Stored items from a collection
++++

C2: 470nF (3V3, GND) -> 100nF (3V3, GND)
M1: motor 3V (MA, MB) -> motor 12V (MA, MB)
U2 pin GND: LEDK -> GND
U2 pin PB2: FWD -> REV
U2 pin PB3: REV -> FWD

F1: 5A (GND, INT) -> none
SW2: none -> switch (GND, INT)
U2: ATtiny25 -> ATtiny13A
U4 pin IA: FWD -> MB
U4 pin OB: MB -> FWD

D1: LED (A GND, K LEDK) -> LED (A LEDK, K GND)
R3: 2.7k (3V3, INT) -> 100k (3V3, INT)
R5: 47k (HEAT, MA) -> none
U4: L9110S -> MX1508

++++

Please return exactly the lines that run from the line with "D1: LED (A GND, K" through the end of the records above, both included, and nothing more.

*Solution for this task:*
D1: LED (A GND, K LEDK) -> LED (A LEDK, K GND)
R3: 2.7k (3V3, INT) -> 100k (3V3, INT)
R5: 47k (HEAT, MA) -> none
U4: L9110S -> MX1508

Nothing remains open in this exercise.